Exercise data
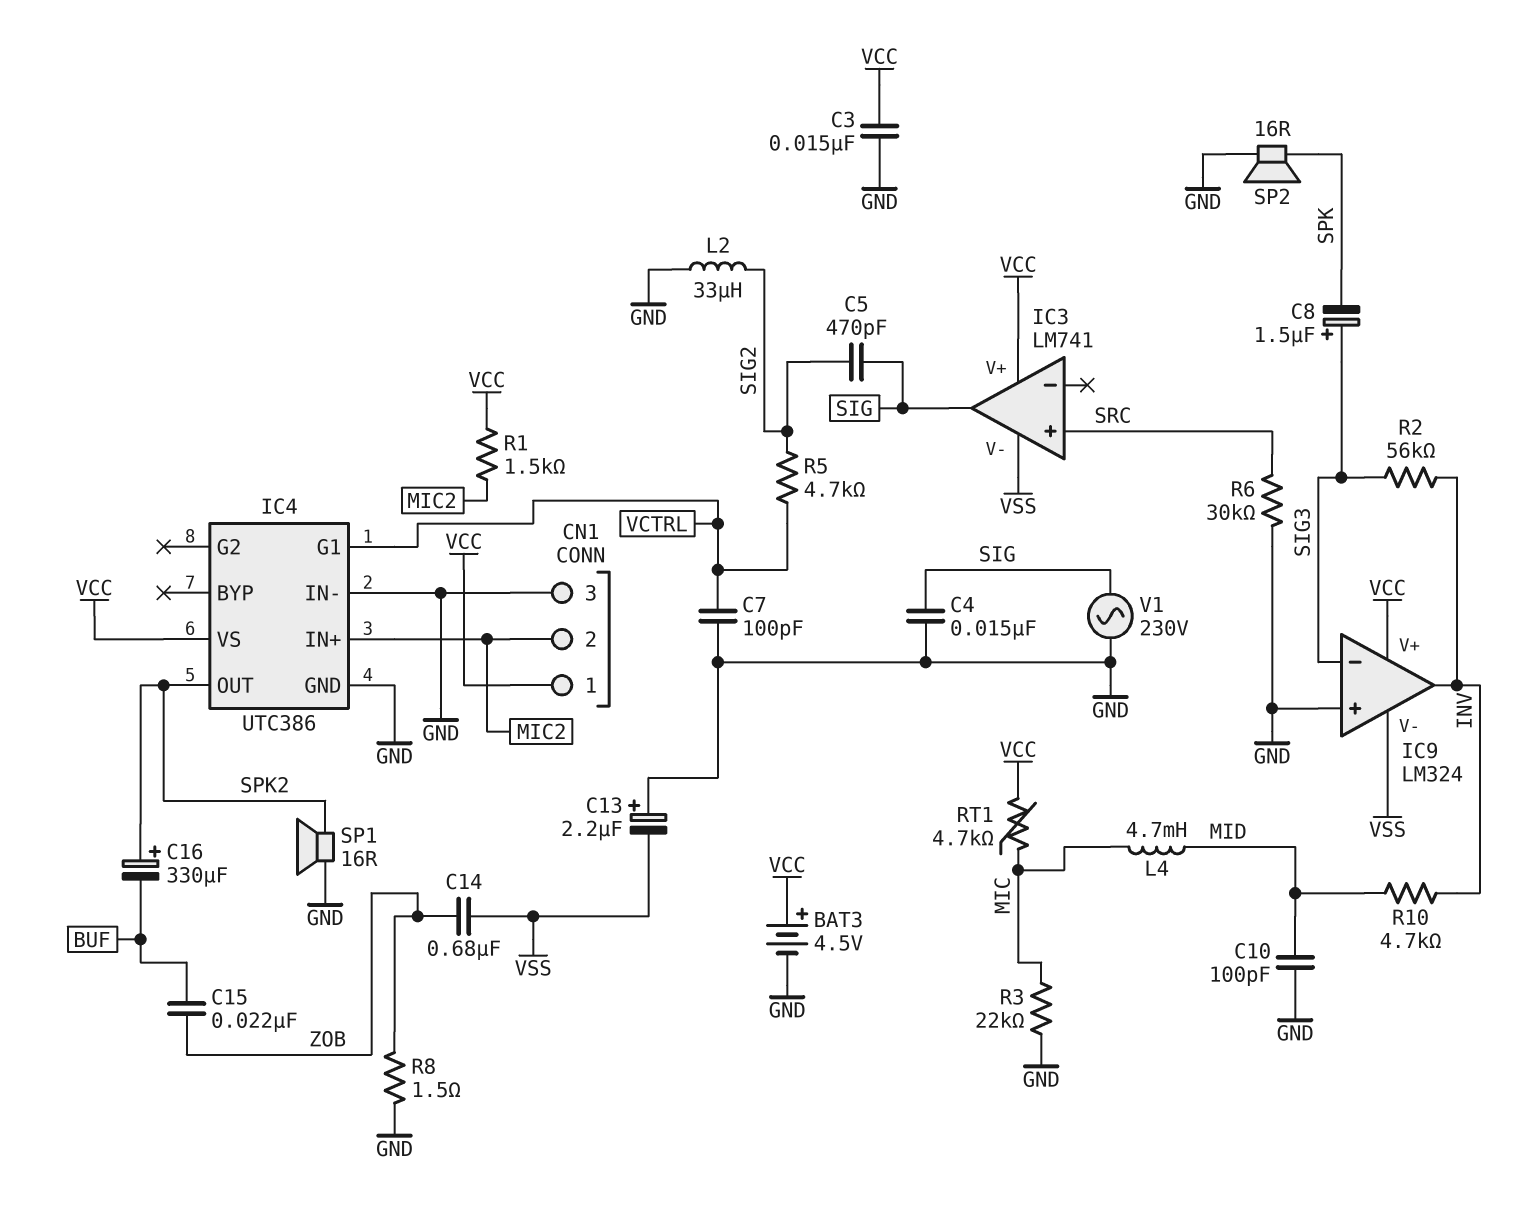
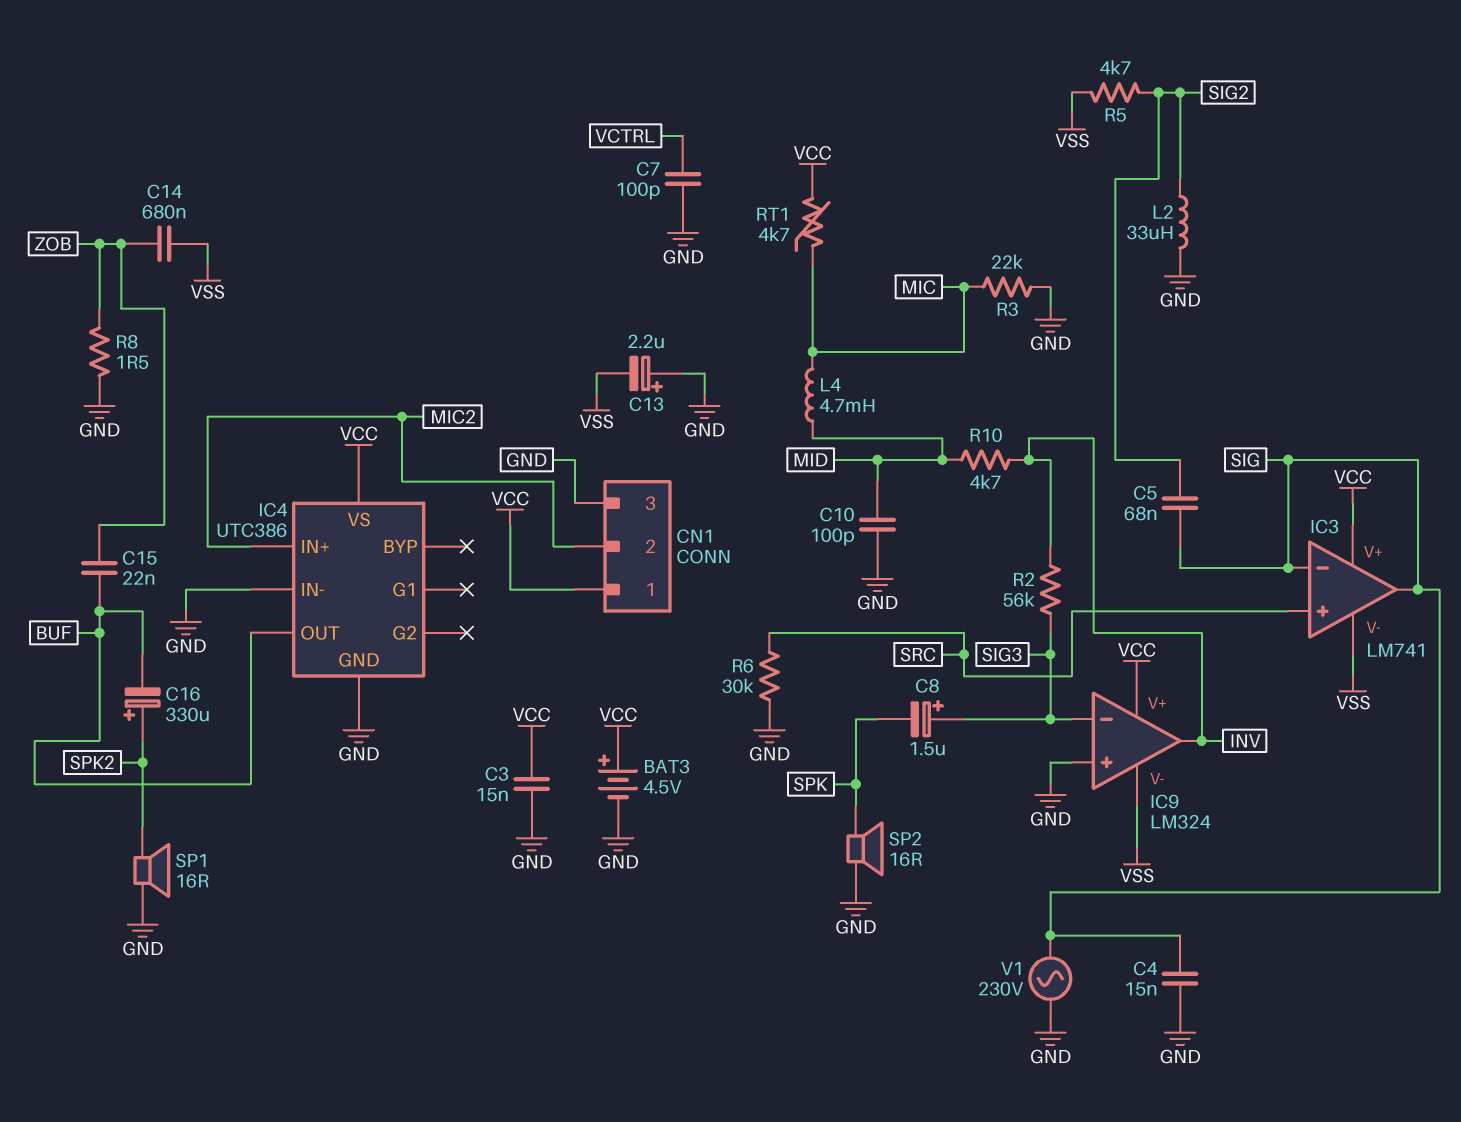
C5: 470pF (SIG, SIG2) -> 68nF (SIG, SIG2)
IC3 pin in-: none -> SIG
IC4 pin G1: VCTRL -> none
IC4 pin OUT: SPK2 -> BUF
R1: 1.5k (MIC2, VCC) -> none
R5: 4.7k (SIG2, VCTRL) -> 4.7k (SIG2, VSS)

What you will do
Would you give the entries above again verbatim, omitting the images they contain?

Output below
C5: 470pF (SIG, SIG2) -> 68nF (SIG, SIG2)
IC3 pin in-: none -> SIG
IC4 pin G1: VCTRL -> none
IC4 pin OUT: SPK2 -> BUF
R1: 1.5k (MIC2, VCC) -> none
R5: 4.7k (SIG2, VCTRL) -> 4.7k (SIG2, VSS)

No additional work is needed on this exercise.